───── Source records

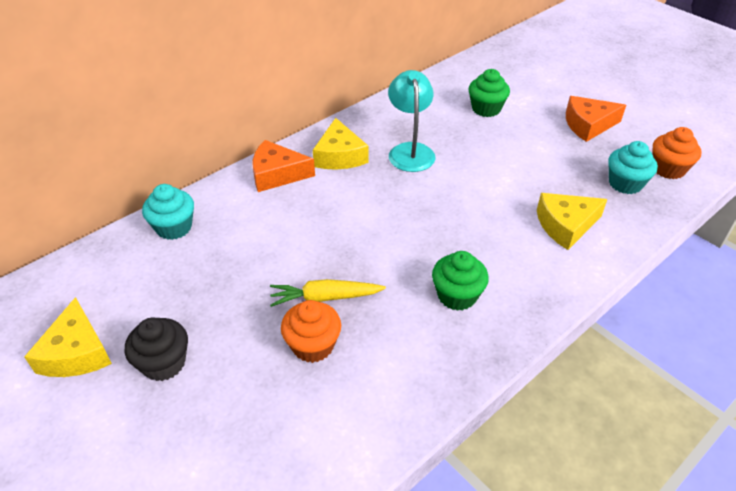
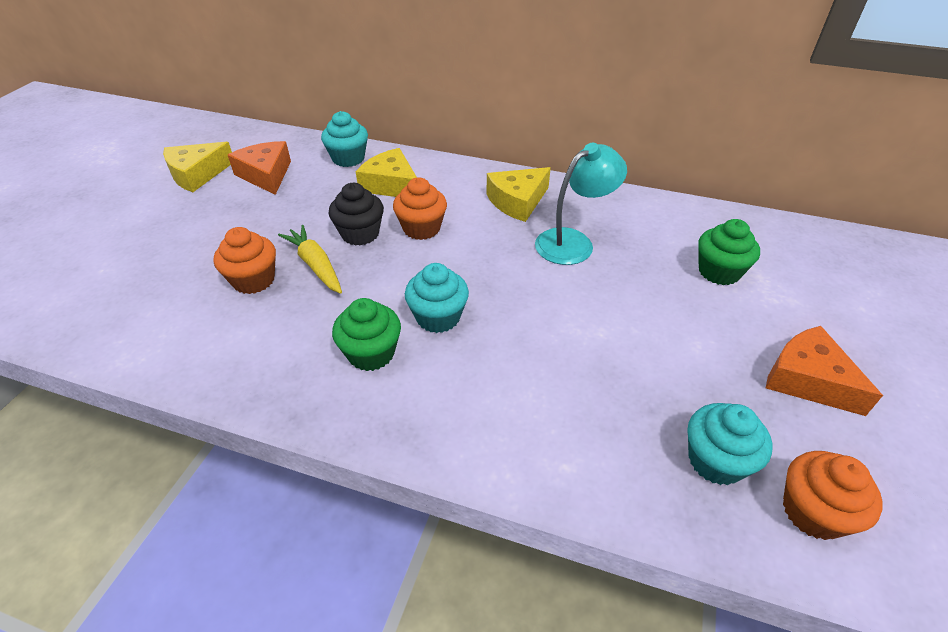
camera: 60 degrees right, 0 degrees up
(164, 363) = (202, 213): black cupcake -> black cupcake (360, 234)
(277, 174) = (456, 179): orange cheese -> orange cheese (266, 175)
(328, 218) = (421, 228): none -> orange cupcake
(442, 247) = (438, 317): none -> turquoise cupcake
(565, 225) = (562, 415): yellow cheese -> yellow cheese (391, 185)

──────────

* _Problem details_
Only the lines from the one containing "(328, 218) = (421, 228): none" through the last line of the entries above should be copied, exactly as written.

* _Your solution_
(328, 218) = (421, 228): none -> orange cupcake
(442, 247) = (438, 317): none -> turquoise cupcake
(565, 225) = (562, 415): yellow cheese -> yellow cheese (391, 185)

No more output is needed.